Would you write out the entries again, exactly as they are, but without images?

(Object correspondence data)
* * * * * * *
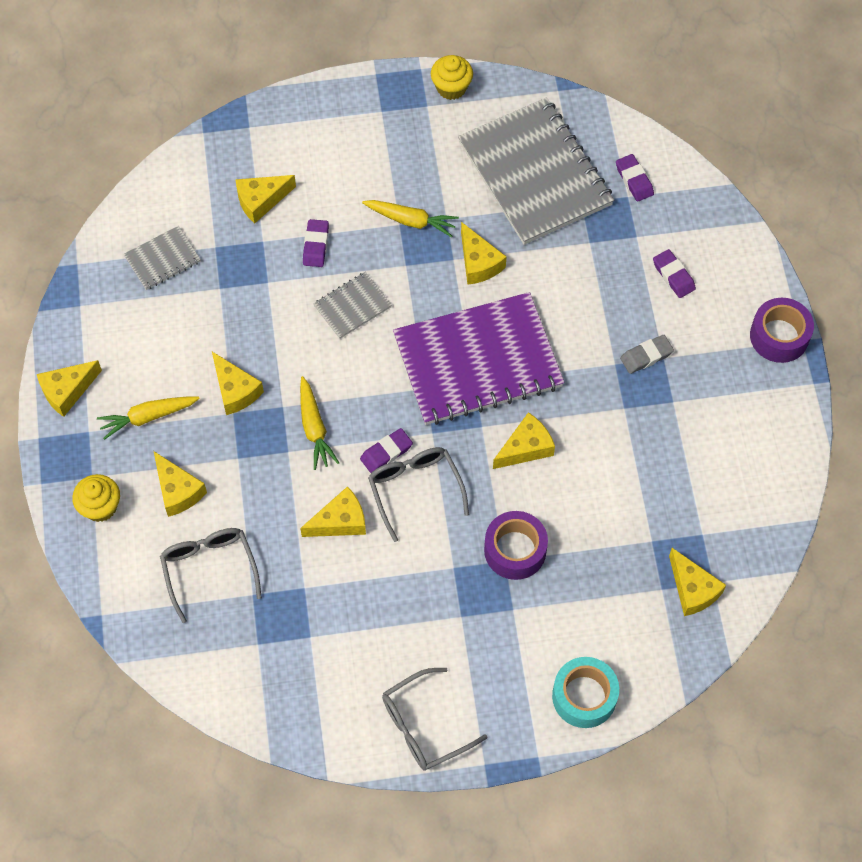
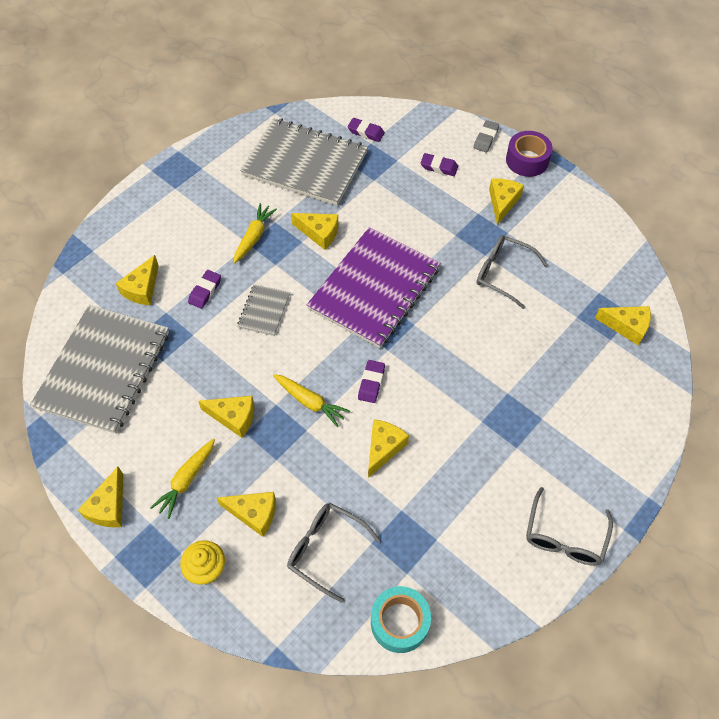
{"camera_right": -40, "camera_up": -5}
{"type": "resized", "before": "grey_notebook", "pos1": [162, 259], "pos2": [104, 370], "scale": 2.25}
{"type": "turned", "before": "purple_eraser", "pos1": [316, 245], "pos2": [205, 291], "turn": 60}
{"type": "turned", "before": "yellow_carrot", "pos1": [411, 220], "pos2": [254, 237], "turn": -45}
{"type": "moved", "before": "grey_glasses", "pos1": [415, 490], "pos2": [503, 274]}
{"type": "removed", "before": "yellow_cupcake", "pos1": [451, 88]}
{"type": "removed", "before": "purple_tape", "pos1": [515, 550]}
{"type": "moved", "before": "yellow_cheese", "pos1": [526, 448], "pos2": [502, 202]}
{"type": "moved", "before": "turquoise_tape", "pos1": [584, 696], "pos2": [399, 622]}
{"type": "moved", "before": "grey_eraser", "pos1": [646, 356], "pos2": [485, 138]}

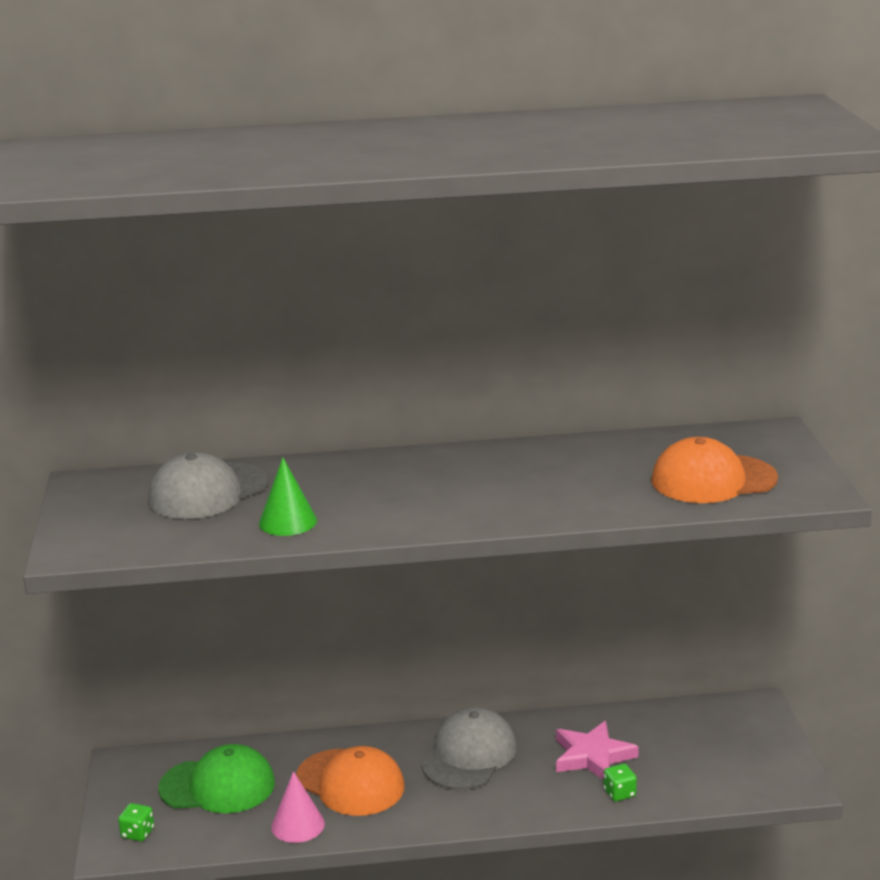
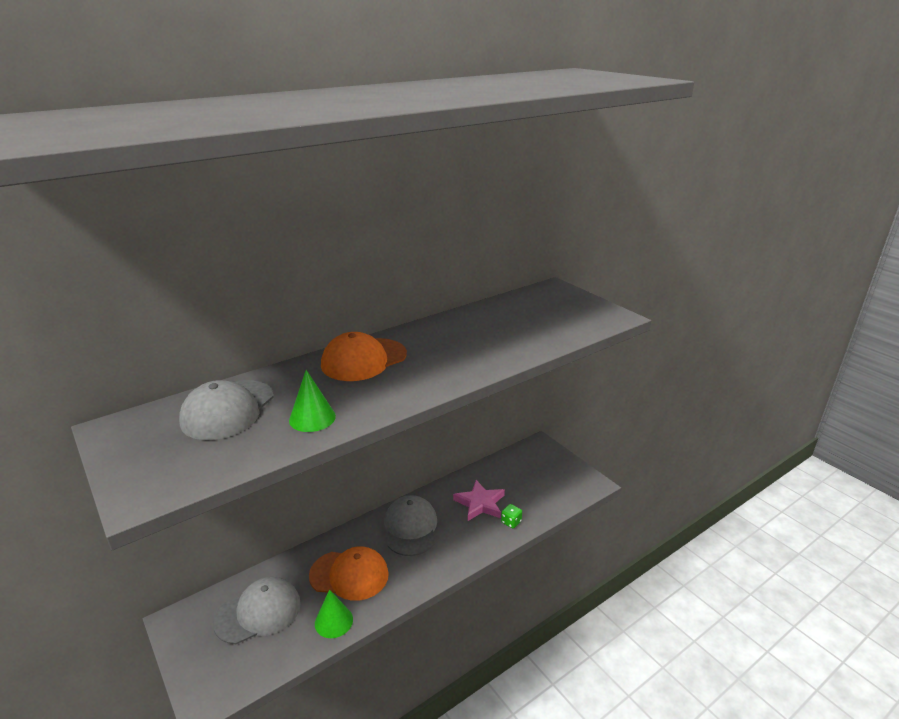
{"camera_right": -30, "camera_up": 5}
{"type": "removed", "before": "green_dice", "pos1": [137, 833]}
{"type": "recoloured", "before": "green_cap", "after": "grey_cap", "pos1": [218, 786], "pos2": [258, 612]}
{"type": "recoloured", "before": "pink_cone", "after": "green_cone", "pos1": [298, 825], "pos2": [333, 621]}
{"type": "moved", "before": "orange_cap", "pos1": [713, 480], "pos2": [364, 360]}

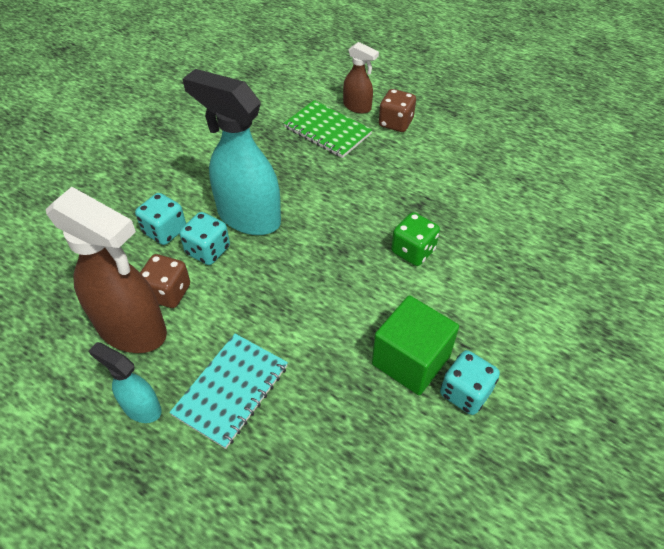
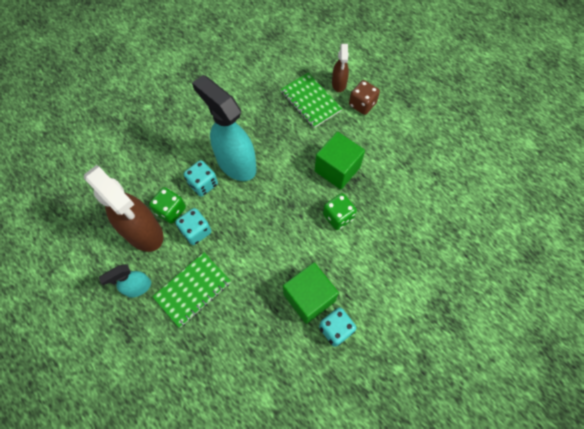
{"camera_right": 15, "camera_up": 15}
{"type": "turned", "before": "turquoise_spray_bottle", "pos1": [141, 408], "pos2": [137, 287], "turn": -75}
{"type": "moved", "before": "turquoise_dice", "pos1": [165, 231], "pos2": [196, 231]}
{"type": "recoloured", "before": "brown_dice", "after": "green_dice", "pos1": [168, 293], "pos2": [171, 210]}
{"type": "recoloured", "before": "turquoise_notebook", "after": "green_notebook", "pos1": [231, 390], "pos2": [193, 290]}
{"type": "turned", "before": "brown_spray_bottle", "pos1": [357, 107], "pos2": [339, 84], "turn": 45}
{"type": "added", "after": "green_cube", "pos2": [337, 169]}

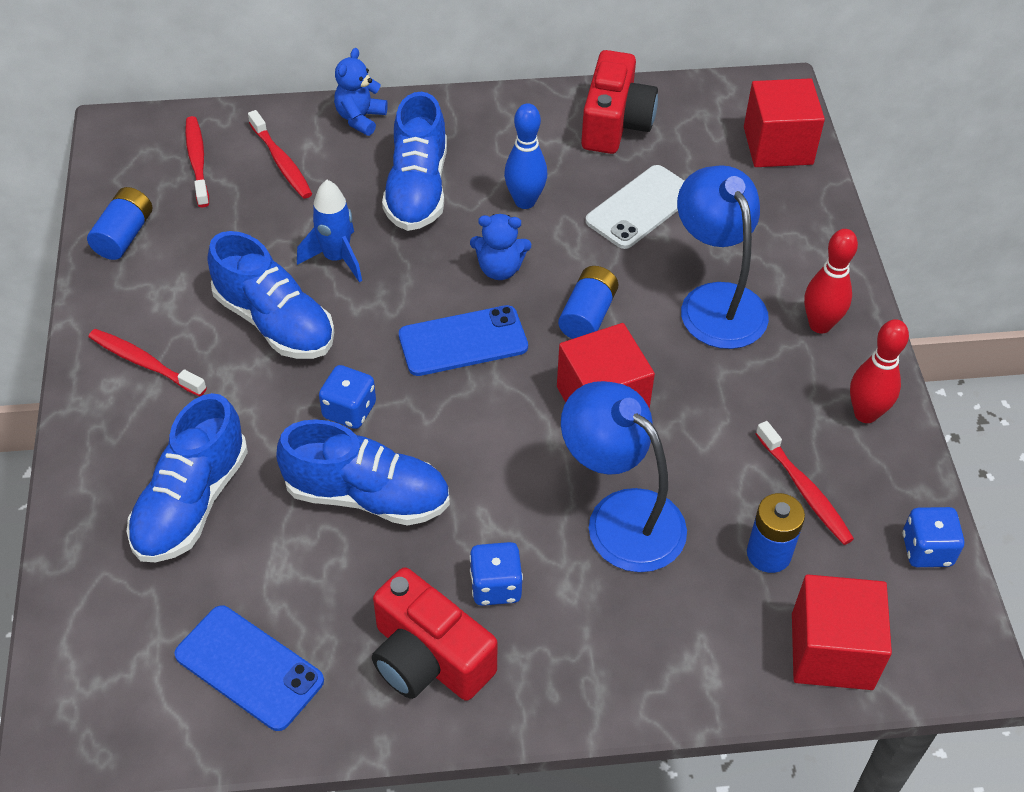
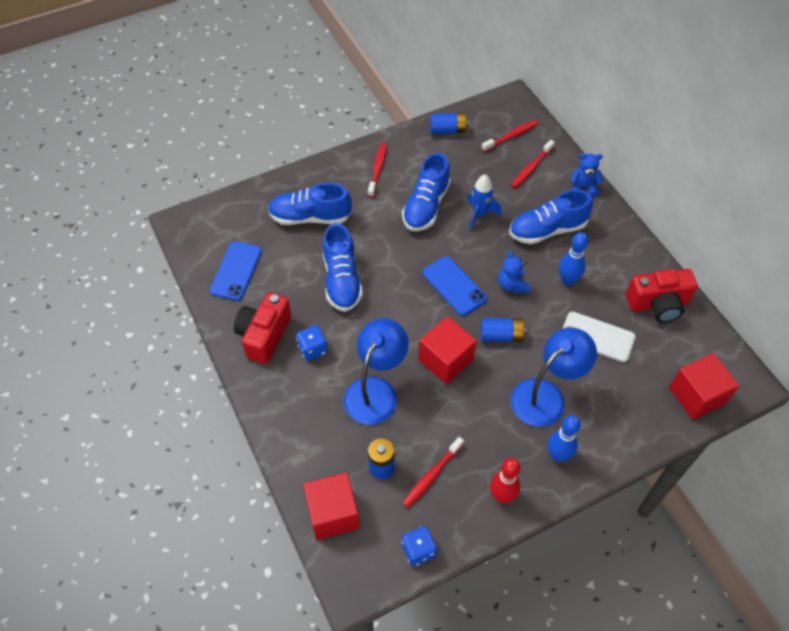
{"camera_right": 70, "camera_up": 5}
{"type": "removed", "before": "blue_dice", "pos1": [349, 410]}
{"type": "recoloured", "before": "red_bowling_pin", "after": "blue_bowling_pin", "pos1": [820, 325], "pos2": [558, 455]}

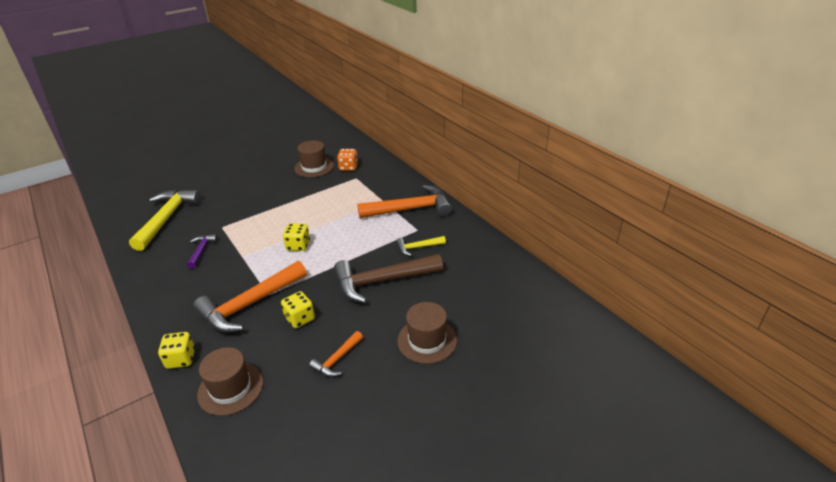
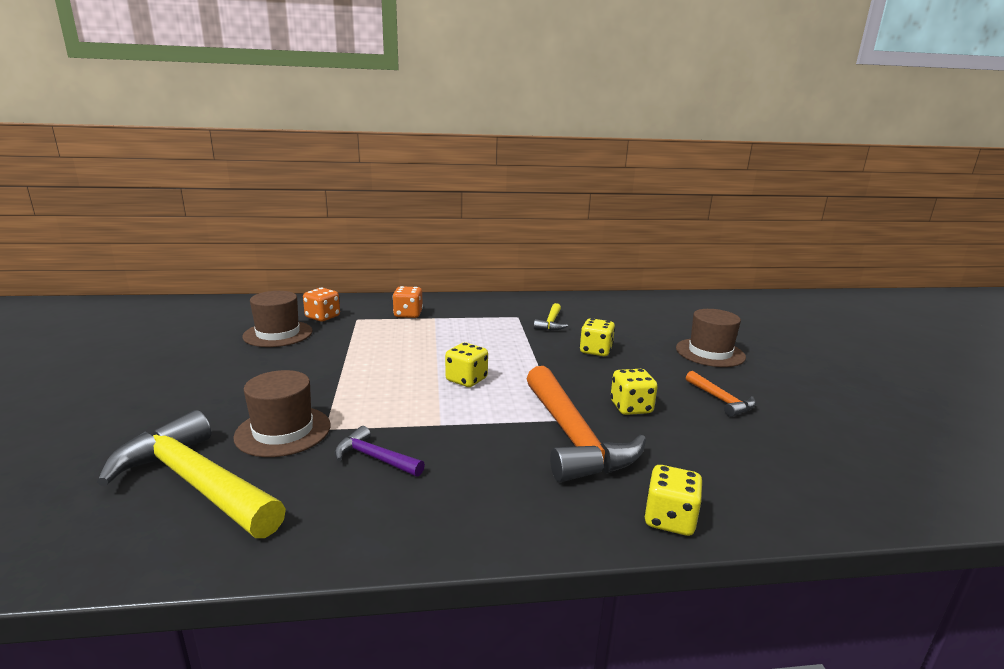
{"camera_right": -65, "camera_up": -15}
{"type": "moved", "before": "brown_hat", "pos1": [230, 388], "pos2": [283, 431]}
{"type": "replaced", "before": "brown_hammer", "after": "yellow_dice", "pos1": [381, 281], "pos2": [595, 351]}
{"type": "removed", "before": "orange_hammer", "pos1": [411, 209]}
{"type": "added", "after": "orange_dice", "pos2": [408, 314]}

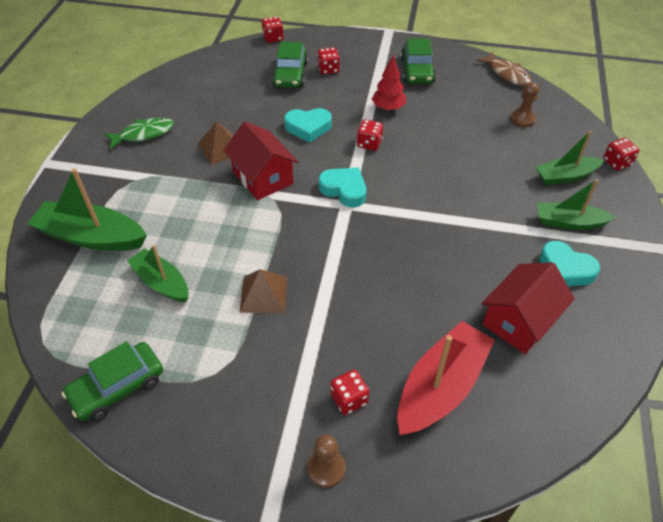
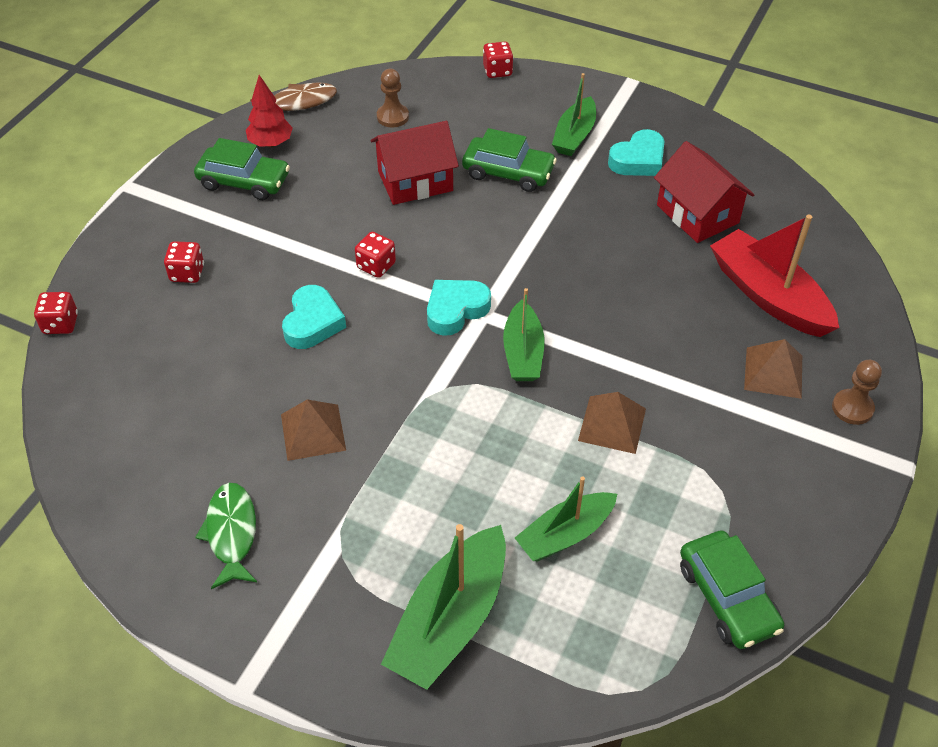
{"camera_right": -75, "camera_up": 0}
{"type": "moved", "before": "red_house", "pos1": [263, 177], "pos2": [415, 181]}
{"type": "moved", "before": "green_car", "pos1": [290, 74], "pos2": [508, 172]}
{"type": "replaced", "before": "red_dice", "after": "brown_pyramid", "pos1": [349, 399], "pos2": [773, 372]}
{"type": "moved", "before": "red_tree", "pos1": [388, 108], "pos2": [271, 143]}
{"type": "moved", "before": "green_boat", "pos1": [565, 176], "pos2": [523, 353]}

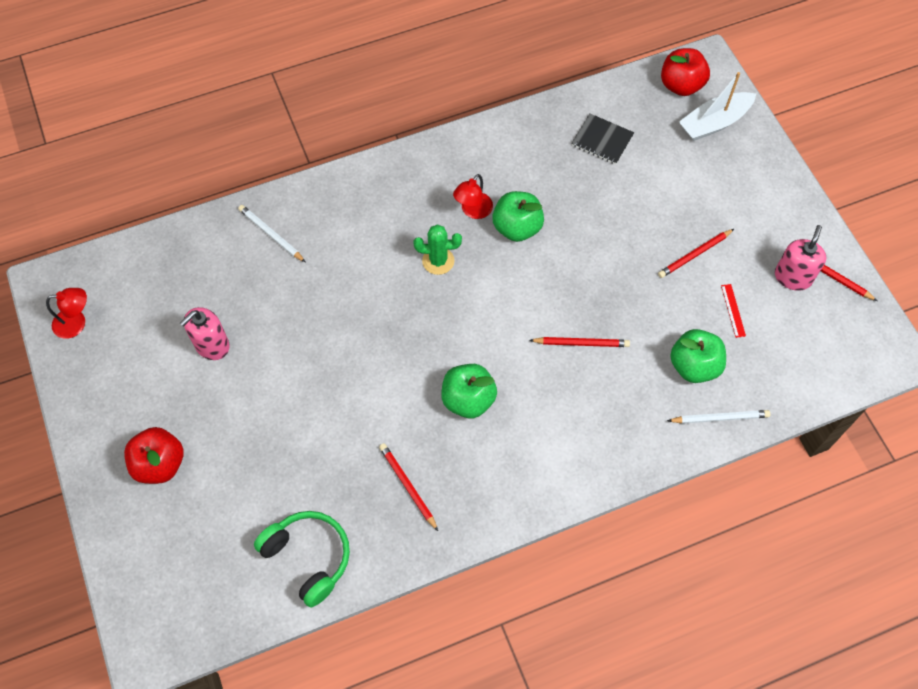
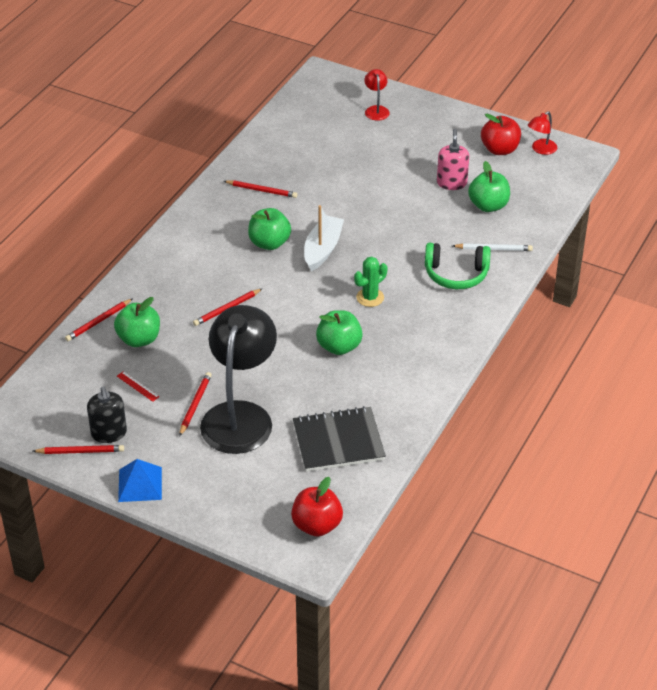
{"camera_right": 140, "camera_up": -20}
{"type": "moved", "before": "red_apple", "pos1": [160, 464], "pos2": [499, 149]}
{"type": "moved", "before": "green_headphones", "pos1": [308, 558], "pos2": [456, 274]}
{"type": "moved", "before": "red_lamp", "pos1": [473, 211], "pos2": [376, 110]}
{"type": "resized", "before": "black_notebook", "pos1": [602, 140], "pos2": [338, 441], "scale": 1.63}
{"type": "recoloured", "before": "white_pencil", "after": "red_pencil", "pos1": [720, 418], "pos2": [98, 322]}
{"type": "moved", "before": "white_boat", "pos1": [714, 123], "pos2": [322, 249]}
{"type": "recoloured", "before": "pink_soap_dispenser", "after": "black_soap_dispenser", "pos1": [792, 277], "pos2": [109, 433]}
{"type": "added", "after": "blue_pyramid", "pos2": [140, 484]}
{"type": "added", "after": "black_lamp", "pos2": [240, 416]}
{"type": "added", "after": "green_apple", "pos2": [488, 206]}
* * * * * * *
> [Solution to this problem]:
{"camera_right": -40, "camera_up": -5}
{"type": "resized", "before": "grey_notebook", "pos1": [162, 259], "pos2": [104, 370], "scale": 2.25}
{"type": "turned", "before": "purple_eraser", "pos1": [316, 245], "pos2": [205, 291], "turn": 60}
{"type": "turned", "before": "yellow_carrot", "pos1": [411, 220], "pos2": [254, 237], "turn": -45}
{"type": "moved", "before": "grey_glasses", "pos1": [415, 490], "pos2": [503, 274]}
{"type": "removed", "before": "yellow_cupcake", "pos1": [451, 88]}
{"type": "removed", "before": "purple_tape", "pos1": [515, 550]}
{"type": "moved", "before": "yellow_cheese", "pos1": [526, 448], "pos2": [502, 202]}
{"type": "moved", "before": "turquoise_tape", "pos1": [584, 696], "pos2": [399, 622]}
{"type": "moved", "before": "grey_eraser", "pos1": [646, 356], "pos2": [485, 138]}

{"camera_right": -30, "camera_up": 5}
{"type": "removed", "before": "green_dice", "pos1": [137, 833]}
{"type": "recoloured", "before": "green_cap", "after": "grey_cap", "pos1": [218, 786], "pos2": [258, 612]}
{"type": "recoloured", "before": "pink_cone", "after": "green_cone", "pos1": [298, 825], "pos2": [333, 621]}
{"type": "moved", "before": "orange_cap", "pos1": [713, 480], "pos2": [364, 360]}

{"camera_right": 15, "camera_up": 15}
{"type": "turned", "before": "turquoise_spray_bottle", "pos1": [141, 408], "pos2": [137, 287], "turn": -75}
{"type": "moved", "before": "turquoise_dice", "pos1": [165, 231], "pos2": [196, 231]}
{"type": "recoloured", "before": "brown_dice", "after": "green_dice", "pos1": [168, 293], "pos2": [171, 210]}
{"type": "recoloured", "before": "turquoise_notebook", "after": "green_notebook", "pos1": [231, 390], "pos2": [193, 290]}
{"type": "turned", "before": "brown_spray_bottle", "pos1": [357, 107], "pos2": [339, 84], "turn": 45}
{"type": "added", "after": "green_cube", "pos2": [337, 169]}

{"camera_right": 70, "camera_up": 5}
{"type": "removed", "before": "blue_dice", "pos1": [349, 410]}
{"type": "recoloured", "before": "red_bowling_pin", "after": "blue_bowling_pin", "pos1": [820, 325], "pos2": [558, 455]}

{"camera_right": -65, "camera_up": -15}
{"type": "moved", "before": "brown_hat", "pos1": [230, 388], "pos2": [283, 431]}
{"type": "replaced", "before": "brown_hammer", "after": "yellow_dice", "pos1": [381, 281], "pos2": [595, 351]}
{"type": "removed", "before": "orange_hammer", "pos1": [411, 209]}
{"type": "added", "after": "orange_dice", "pos2": [408, 314]}

{"camera_right": -75, "camera_up": 0}
{"type": "moved", "before": "red_house", "pos1": [263, 177], "pos2": [415, 181]}
{"type": "moved", "before": "green_car", "pos1": [290, 74], "pos2": [508, 172]}
{"type": "replaced", "before": "red_dice", "after": "brown_pyramid", "pos1": [349, 399], "pos2": [773, 372]}
{"type": "moved", "before": "red_tree", "pos1": [388, 108], "pos2": [271, 143]}
{"type": "moved", "before": "green_boat", "pos1": [565, 176], "pos2": [523, 353]}

{"camera_right": 140, "camera_up": -20}
{"type": "moved", "before": "red_apple", "pos1": [160, 464], "pos2": [499, 149]}
{"type": "moved", "before": "green_headphones", "pos1": [308, 558], "pos2": [456, 274]}
{"type": "moved", "before": "red_lamp", "pos1": [473, 211], "pos2": [376, 110]}
{"type": "resized", "before": "black_notebook", "pos1": [602, 140], "pos2": [338, 441], "scale": 1.63}
{"type": "recoloured", "before": "white_pencil", "after": "red_pencil", "pos1": [720, 418], "pos2": [98, 322]}
{"type": "moved", "before": "white_boat", "pos1": [714, 123], "pos2": [322, 249]}
{"type": "recoloured", "before": "pink_soap_dispenser", "after": "black_soap_dispenser", "pos1": [792, 277], "pos2": [109, 433]}
{"type": "added", "after": "blue_pyramid", "pos2": [140, 484]}
{"type": "added", "after": "black_lamp", "pos2": [240, 416]}
{"type": "added", "after": "green_apple", "pos2": [488, 206]}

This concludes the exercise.